▸ **Problem**
From the line with "(191, 121) = (433, 131): none -> green camera" to the last line of the material, both inclusive, transcribe every line exactly and nothing else.

▸ **Records for this exercise**
━━━━━━━━

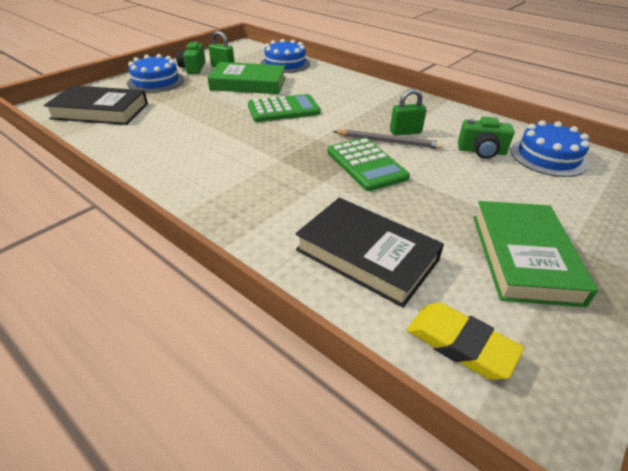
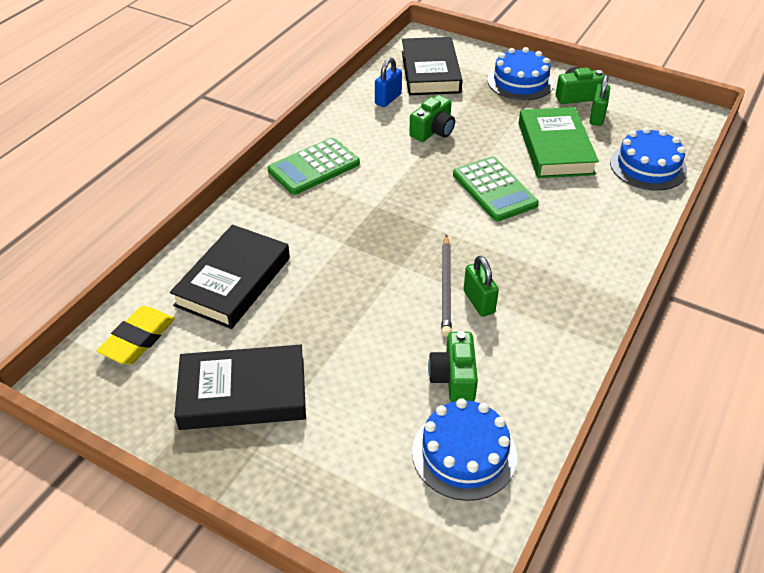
camera: 80 degrees right, 5 degrees up
(122, 135) = (388, 99): none -> blue padlock
(191, 121) = (433, 131): none -> green camera
(366, 165) = (385, 271): green calculator -> green calculator (314, 167)
(523, 257) = (243, 393): green book -> black book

━━━━━━━━

▸ **Solution to this exercise**
(191, 121) = (433, 131): none -> green camera
(366, 165) = (385, 271): green calculator -> green calculator (314, 167)
(523, 257) = (243, 393): green book -> black book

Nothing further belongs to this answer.